(Stored items from a collection)
---
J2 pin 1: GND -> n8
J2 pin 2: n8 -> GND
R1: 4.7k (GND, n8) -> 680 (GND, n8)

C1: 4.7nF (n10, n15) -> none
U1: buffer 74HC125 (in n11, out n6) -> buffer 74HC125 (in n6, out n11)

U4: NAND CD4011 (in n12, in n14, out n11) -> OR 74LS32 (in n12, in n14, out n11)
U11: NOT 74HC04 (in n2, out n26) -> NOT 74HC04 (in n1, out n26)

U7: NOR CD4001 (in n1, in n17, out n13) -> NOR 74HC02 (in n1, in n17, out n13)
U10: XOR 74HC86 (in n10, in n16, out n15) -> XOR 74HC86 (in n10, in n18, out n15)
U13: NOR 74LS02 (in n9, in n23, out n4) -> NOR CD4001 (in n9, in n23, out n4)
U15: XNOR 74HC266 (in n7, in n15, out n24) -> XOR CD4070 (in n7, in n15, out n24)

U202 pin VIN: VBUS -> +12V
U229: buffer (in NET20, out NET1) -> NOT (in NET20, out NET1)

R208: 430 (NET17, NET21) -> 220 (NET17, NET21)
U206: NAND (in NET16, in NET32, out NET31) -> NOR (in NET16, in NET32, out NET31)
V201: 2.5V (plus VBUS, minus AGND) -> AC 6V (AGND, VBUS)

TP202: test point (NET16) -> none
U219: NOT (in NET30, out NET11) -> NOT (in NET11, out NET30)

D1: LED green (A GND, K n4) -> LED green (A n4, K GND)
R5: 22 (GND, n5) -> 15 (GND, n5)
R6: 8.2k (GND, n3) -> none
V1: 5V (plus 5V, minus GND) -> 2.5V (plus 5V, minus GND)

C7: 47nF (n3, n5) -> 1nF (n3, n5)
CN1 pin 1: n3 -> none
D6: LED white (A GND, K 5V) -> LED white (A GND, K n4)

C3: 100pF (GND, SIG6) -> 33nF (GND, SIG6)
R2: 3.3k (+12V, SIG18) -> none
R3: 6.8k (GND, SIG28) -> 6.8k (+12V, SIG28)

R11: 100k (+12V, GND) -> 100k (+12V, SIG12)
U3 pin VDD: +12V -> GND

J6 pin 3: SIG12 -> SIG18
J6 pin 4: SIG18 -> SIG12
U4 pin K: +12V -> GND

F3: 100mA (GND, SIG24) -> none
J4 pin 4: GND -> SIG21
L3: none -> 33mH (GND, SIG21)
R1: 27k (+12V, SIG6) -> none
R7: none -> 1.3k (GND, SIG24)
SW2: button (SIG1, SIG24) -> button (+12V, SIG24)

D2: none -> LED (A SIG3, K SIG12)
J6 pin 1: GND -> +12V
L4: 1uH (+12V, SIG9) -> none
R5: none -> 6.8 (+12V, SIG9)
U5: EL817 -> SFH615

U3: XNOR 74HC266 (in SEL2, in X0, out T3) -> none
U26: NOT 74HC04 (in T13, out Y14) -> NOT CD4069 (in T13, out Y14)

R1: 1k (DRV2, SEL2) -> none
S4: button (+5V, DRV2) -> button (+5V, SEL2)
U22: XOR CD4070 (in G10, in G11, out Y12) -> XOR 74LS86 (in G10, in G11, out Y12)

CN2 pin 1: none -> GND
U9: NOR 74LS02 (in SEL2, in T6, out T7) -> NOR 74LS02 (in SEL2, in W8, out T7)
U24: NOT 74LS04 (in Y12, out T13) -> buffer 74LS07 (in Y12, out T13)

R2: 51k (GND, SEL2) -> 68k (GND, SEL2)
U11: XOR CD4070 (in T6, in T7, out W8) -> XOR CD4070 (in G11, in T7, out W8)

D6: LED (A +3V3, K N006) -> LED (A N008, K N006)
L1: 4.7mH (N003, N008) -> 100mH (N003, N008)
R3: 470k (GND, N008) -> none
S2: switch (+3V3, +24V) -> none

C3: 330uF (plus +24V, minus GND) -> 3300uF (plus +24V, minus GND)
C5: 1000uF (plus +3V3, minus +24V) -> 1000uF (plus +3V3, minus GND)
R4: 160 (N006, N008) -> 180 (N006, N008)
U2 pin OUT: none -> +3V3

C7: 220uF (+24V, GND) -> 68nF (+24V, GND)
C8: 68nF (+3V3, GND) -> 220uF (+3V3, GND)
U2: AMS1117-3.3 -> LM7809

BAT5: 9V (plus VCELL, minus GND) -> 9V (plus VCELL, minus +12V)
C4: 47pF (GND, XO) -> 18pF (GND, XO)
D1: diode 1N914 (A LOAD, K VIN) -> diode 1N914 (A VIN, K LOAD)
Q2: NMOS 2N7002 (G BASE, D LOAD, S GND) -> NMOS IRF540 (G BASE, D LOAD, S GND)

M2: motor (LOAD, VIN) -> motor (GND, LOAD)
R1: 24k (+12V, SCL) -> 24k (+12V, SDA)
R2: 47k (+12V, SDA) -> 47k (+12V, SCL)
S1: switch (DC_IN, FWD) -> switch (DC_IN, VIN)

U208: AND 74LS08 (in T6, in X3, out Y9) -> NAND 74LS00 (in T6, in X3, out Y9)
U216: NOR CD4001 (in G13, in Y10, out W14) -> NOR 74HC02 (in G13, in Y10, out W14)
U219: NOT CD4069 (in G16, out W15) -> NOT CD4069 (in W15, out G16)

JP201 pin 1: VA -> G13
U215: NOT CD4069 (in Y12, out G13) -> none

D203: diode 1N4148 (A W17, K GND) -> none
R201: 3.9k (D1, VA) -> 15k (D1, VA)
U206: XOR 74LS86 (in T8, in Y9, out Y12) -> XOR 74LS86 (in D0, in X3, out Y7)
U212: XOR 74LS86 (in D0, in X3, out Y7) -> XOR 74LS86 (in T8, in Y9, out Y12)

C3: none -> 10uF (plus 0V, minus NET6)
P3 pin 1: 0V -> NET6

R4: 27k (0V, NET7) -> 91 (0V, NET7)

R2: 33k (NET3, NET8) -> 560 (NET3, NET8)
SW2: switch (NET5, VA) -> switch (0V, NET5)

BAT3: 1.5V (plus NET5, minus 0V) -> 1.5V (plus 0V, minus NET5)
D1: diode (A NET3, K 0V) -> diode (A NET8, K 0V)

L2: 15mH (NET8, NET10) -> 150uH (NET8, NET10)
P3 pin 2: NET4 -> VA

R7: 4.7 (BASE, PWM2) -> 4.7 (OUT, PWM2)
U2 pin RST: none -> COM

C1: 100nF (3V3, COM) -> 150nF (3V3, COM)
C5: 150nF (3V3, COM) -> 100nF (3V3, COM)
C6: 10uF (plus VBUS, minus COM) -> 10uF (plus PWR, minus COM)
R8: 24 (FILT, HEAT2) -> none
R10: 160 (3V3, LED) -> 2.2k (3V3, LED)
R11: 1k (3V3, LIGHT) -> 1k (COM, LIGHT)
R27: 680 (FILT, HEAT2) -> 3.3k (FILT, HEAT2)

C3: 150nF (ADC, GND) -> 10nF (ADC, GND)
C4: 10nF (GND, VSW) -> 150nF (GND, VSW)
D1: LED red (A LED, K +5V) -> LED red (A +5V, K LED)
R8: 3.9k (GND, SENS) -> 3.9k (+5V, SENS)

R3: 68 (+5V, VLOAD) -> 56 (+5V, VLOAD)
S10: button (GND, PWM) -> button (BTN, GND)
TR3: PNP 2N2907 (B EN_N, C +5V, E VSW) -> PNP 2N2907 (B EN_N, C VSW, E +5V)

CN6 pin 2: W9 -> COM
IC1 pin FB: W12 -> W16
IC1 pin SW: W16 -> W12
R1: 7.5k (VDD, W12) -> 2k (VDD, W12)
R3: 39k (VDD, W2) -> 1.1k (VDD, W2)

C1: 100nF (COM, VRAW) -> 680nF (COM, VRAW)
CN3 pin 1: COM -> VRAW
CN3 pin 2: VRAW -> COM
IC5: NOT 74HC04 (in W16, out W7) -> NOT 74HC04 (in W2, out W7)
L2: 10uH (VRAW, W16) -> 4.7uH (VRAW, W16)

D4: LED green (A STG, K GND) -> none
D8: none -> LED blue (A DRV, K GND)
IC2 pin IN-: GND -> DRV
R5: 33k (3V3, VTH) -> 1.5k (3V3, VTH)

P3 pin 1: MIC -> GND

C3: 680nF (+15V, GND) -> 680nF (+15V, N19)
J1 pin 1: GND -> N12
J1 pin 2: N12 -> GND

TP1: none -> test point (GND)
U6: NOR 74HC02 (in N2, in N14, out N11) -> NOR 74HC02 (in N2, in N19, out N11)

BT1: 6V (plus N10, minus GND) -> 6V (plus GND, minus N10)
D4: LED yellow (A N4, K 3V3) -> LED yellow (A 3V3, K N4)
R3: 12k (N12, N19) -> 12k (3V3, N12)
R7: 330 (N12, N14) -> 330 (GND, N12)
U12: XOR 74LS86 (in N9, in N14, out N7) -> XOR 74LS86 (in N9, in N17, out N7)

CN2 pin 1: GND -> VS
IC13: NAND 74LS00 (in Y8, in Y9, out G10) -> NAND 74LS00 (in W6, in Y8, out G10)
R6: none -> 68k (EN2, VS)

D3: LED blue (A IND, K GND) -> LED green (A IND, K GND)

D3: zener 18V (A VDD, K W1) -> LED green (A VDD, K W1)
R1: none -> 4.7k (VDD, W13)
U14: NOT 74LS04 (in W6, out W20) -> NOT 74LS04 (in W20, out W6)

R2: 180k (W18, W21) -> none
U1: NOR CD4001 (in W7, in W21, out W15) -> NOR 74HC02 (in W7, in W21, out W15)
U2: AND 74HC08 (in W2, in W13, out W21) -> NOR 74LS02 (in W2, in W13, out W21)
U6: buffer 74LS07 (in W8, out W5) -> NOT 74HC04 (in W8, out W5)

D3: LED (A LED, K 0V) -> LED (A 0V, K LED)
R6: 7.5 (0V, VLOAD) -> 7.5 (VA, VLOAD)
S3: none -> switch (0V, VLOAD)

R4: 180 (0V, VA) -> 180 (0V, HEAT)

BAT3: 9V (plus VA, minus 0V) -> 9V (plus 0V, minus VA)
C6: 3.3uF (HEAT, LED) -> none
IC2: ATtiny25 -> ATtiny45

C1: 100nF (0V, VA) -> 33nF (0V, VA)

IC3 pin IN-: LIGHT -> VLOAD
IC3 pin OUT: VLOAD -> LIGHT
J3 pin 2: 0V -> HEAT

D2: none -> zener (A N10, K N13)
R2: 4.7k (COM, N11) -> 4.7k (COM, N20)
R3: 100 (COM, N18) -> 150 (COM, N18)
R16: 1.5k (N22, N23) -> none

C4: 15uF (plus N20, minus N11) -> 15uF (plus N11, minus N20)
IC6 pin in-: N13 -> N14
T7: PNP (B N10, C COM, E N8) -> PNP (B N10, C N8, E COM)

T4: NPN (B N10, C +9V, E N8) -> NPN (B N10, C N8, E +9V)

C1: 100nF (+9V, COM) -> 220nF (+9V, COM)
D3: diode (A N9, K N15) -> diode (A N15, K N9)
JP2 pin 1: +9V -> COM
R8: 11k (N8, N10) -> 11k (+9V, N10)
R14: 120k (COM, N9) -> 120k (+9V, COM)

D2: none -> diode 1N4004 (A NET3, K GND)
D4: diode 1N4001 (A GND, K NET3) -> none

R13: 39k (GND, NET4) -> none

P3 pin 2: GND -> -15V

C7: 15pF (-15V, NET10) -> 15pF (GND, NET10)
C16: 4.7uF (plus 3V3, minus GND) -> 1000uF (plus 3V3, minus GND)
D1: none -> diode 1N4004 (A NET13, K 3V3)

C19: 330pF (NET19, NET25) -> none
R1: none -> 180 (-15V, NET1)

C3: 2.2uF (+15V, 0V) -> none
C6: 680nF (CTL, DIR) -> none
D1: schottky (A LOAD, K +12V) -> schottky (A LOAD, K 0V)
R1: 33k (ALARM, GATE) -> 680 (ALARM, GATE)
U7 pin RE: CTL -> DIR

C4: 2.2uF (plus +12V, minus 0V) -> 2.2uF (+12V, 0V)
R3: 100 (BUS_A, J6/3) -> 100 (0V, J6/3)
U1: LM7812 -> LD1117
---
- **REQUIRED ACTION**:
Reproduce each line of the records in which the word "test" appears.

- **RESPONSE BOX**:
TP202: test point (NET16) -> none
TP1: none -> test point (GND)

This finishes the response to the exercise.